_What is being asked_
Repeat precisely the span of lines below that opens with the line containing "none -> lime cone E1 level 1" and closes with the line containing "none -> brown brick C7:E7 level 1", both included.

** Opening Supplied records block **

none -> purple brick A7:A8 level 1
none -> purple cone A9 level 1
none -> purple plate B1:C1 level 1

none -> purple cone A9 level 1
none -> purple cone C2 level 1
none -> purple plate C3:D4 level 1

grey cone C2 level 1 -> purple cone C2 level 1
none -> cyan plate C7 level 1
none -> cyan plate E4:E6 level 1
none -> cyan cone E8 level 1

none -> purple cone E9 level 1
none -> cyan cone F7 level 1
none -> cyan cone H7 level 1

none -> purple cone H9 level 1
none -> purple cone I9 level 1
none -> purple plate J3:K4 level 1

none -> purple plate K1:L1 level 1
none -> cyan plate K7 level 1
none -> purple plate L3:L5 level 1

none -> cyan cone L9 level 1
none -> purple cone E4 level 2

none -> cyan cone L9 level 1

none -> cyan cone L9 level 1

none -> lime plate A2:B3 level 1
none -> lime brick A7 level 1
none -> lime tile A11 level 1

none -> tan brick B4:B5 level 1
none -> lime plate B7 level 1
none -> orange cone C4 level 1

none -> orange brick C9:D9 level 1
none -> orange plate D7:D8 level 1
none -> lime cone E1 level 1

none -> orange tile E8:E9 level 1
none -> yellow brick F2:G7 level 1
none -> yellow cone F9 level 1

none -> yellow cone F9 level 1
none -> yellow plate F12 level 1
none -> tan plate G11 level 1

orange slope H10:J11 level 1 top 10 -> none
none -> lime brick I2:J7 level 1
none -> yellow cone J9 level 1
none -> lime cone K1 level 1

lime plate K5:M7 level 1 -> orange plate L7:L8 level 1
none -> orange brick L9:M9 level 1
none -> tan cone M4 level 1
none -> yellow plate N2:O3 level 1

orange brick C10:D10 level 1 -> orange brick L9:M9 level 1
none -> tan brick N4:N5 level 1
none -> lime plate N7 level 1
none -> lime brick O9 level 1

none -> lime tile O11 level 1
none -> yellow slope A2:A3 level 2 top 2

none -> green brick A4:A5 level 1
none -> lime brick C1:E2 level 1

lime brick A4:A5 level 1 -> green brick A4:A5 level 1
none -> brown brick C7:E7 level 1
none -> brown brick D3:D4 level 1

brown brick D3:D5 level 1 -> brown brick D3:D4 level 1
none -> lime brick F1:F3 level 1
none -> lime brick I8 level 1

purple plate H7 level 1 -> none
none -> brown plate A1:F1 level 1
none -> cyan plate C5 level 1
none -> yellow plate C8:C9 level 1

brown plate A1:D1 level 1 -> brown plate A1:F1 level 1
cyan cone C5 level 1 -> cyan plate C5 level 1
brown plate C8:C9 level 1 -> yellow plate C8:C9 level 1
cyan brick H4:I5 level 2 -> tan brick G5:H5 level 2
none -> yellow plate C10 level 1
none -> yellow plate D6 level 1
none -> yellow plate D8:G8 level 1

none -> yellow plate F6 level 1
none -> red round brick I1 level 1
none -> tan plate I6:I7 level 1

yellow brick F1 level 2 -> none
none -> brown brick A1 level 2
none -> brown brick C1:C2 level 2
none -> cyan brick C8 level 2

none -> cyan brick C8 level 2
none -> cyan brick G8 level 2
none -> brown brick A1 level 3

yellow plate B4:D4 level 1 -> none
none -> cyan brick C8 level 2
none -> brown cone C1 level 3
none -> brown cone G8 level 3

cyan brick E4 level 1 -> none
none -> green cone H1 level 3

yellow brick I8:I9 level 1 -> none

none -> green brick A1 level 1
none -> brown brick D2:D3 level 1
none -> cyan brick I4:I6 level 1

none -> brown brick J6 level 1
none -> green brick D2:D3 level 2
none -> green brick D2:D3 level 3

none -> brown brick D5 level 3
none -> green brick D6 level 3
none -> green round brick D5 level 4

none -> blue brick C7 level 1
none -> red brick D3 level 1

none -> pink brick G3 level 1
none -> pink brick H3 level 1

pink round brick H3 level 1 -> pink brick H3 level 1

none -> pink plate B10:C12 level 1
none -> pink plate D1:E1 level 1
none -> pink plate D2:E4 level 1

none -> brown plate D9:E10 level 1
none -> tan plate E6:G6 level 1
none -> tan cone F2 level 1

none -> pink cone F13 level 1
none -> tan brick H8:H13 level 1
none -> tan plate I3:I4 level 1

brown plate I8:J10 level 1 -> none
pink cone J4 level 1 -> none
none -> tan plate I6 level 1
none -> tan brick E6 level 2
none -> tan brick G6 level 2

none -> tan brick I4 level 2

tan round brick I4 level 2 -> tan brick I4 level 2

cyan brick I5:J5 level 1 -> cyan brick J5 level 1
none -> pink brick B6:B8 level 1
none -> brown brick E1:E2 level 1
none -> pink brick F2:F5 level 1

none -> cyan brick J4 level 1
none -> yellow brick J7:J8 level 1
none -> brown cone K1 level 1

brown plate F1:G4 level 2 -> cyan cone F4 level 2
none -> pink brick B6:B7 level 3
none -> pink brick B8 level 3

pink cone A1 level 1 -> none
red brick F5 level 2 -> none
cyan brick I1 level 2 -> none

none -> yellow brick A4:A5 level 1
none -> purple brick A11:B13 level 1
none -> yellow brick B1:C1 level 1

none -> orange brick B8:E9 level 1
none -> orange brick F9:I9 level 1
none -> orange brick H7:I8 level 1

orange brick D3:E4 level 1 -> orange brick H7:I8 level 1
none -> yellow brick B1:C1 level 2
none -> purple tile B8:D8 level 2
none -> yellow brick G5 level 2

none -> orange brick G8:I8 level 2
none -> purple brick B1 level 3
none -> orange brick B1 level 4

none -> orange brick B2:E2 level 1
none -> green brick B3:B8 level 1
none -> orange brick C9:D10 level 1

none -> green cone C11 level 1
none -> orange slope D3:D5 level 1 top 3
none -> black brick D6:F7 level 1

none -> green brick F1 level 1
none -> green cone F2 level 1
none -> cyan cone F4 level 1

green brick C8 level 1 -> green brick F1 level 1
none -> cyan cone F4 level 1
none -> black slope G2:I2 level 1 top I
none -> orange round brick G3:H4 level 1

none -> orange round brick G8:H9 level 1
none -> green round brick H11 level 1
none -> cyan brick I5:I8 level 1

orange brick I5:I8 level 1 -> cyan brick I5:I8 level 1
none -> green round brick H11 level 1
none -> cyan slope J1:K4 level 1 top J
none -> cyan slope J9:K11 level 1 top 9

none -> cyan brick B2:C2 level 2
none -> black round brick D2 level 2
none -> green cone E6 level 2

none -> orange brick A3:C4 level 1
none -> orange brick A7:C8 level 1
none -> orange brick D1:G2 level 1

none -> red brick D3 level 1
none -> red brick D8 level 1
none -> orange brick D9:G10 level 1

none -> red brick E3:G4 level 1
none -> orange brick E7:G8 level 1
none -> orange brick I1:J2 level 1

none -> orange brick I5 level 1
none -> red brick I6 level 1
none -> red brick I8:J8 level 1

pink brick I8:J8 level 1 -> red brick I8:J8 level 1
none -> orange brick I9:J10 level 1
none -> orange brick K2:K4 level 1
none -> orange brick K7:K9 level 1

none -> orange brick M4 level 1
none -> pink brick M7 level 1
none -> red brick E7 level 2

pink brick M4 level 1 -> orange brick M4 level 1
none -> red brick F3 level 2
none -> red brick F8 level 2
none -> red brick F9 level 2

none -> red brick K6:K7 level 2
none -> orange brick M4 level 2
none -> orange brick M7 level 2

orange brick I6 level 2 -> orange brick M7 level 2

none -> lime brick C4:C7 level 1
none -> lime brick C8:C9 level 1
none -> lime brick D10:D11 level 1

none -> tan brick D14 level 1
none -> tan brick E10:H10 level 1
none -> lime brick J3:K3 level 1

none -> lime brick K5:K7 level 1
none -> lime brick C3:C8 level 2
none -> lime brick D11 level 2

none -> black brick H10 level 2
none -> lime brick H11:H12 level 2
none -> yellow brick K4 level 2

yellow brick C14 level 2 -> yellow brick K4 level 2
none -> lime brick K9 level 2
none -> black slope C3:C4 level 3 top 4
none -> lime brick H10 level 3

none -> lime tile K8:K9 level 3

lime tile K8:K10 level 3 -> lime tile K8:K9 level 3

** Closing Supplied records block **

_Written reply_
none -> lime cone E1 level 1

none -> orange tile E8:E9 level 1
none -> yellow brick F2:G7 level 1
none -> yellow cone F9 level 1

none -> yellow cone F9 level 1
none -> yellow plate F12 level 1
none -> tan plate G11 level 1

orange slope H10:J11 level 1 top 10 -> none
none -> lime brick I2:J7 level 1
none -> yellow cone J9 level 1
none -> lime cone K1 level 1

lime plate K5:M7 level 1 -> orange plate L7:L8 level 1
none -> orange brick L9:M9 level 1
none -> tan cone M4 level 1
none -> yellow plate N2:O3 level 1

orange brick C10:D10 level 1 -> orange brick L9:M9 level 1
none -> tan brick N4:N5 level 1
none -> lime plate N7 level 1
none -> lime brick O9 level 1

none -> lime tile O11 level 1
none -> yellow slope A2:A3 level 2 top 2

none -> green brick A4:A5 level 1
none -> lime brick C1:E2 level 1

lime brick A4:A5 level 1 -> green brick A4:A5 level 1
none -> brown brick C7:E7 level 1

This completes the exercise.